[What is needed] Please restate verbatim the lines that open the listing below, ending with the line in which "bidet: (495, 296) -> (245, 136), moved" occurs.

[Raw data]

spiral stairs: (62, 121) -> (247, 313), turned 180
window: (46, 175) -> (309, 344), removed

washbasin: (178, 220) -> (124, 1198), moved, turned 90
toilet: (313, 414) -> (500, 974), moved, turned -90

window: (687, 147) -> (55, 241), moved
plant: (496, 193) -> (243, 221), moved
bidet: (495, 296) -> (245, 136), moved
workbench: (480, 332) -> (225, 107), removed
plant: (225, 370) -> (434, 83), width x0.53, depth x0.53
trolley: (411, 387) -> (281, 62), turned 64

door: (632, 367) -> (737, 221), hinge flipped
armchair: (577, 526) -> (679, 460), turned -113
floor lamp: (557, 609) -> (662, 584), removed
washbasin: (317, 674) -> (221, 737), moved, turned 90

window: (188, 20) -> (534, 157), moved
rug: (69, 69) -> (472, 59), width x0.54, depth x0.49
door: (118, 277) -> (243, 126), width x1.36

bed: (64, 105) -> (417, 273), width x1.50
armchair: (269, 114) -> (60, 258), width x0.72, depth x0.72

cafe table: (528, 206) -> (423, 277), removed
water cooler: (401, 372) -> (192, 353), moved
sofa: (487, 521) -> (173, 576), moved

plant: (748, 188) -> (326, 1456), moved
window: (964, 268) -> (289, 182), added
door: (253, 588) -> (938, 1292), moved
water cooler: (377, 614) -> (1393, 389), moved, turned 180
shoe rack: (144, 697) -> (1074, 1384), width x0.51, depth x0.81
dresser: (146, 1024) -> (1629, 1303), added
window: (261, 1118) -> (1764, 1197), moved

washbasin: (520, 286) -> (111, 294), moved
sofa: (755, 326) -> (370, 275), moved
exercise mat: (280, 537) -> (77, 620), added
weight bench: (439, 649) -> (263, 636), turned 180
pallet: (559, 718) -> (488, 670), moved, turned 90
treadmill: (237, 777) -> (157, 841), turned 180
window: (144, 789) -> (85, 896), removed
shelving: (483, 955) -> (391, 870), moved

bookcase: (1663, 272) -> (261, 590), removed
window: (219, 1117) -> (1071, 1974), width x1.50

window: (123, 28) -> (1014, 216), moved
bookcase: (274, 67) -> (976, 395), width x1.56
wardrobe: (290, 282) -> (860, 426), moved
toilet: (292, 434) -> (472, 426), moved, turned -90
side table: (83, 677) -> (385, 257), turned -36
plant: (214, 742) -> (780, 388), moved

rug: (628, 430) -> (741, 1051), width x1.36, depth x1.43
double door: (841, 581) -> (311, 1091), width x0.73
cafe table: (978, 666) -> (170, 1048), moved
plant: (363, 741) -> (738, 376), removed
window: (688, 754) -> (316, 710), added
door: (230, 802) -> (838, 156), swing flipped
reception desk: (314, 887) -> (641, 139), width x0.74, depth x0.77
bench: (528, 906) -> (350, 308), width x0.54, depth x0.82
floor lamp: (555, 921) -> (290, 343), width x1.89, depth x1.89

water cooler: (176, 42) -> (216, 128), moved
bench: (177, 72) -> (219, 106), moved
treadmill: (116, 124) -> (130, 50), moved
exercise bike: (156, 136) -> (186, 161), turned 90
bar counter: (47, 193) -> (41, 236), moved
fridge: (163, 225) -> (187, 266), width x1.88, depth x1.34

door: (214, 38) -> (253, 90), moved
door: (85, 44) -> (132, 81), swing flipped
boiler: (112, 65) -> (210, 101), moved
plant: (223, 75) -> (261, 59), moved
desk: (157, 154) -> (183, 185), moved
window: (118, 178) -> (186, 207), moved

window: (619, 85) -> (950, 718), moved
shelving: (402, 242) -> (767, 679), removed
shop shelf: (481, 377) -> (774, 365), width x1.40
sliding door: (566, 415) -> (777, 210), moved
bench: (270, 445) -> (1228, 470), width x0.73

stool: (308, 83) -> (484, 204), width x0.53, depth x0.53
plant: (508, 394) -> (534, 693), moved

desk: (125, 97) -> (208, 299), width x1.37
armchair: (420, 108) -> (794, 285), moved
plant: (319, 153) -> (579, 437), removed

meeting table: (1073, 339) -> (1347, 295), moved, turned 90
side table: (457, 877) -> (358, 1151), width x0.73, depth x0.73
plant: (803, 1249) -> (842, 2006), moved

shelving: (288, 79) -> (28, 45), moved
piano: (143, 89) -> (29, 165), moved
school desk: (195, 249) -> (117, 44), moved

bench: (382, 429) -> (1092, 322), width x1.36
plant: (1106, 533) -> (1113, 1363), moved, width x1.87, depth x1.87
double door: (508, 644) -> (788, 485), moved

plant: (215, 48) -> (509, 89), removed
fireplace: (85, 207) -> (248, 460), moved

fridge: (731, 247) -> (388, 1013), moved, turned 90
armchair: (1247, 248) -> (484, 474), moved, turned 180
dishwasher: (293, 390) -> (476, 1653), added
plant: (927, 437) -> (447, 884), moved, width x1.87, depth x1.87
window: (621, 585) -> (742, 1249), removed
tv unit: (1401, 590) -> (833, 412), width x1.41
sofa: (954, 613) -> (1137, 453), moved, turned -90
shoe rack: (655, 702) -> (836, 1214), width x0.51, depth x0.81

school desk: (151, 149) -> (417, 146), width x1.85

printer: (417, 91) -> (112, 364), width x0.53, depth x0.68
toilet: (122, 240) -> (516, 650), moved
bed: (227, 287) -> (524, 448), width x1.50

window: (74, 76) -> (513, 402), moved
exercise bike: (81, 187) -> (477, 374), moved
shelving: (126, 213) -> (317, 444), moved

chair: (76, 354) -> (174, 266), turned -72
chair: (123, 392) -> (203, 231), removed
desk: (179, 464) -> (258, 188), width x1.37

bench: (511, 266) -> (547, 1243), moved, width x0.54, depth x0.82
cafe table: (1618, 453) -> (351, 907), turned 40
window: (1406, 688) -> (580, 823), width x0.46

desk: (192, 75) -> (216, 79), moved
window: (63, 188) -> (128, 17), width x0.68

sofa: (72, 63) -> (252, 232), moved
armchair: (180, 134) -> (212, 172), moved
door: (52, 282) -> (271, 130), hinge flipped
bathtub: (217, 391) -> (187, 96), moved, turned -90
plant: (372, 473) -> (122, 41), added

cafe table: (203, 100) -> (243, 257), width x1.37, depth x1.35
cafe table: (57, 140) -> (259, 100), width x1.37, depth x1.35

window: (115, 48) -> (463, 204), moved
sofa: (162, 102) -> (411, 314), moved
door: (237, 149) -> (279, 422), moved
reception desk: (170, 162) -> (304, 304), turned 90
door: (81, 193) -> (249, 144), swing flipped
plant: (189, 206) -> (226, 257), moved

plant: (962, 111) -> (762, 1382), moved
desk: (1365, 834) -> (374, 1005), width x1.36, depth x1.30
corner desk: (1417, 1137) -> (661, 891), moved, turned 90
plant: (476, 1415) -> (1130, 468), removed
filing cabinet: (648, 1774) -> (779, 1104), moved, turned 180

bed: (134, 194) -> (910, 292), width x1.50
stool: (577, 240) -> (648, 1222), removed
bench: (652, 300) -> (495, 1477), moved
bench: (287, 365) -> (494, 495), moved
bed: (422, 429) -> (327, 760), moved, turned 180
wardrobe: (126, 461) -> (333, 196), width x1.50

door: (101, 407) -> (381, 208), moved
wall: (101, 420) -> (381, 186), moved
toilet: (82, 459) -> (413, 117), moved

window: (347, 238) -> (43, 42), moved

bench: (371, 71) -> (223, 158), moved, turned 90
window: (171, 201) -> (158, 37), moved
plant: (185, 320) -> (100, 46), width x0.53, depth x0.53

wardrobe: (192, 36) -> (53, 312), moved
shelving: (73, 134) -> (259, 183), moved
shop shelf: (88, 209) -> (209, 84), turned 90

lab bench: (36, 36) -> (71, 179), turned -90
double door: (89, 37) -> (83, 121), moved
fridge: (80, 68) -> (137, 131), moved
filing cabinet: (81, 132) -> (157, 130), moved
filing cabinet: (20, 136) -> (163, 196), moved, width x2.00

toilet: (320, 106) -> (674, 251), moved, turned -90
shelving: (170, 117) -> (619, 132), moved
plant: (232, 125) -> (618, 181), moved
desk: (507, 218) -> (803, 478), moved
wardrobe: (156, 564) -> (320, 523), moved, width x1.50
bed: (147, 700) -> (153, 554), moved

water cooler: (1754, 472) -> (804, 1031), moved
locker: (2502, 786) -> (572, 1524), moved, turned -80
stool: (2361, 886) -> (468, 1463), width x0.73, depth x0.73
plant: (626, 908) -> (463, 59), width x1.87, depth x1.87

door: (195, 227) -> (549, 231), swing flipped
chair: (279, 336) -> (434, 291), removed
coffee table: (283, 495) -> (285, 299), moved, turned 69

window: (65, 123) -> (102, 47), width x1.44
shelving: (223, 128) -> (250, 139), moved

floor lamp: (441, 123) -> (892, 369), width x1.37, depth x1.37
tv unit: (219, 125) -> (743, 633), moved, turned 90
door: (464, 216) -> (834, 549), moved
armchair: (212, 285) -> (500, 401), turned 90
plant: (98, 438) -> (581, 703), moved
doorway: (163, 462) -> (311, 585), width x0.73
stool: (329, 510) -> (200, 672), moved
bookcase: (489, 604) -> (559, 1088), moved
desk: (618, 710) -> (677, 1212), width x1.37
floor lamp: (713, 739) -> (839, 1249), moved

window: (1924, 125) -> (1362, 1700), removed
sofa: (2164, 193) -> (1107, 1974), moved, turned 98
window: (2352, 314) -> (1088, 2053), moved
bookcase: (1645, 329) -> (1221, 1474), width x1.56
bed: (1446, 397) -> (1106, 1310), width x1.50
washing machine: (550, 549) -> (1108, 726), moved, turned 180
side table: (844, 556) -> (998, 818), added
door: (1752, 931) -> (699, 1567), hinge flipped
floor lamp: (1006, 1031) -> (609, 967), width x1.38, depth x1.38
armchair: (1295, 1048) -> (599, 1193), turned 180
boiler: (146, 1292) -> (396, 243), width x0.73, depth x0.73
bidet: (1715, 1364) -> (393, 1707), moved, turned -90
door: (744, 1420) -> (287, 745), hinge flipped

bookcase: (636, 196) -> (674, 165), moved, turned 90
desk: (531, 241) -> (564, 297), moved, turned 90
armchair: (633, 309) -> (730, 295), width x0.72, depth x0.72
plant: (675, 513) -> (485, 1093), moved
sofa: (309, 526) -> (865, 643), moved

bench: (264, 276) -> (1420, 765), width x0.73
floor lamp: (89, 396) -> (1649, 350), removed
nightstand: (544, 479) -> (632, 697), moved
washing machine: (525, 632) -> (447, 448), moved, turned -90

[Response to the exercise]
spiral stairs: (62, 121) -> (247, 313), turned 180
window: (46, 175) -> (309, 344), removed

washbasin: (178, 220) -> (124, 1198), moved, turned 90
toilet: (313, 414) -> (500, 974), moved, turned -90

window: (687, 147) -> (55, 241), moved
plant: (496, 193) -> (243, 221), moved
bidet: (495, 296) -> (245, 136), moved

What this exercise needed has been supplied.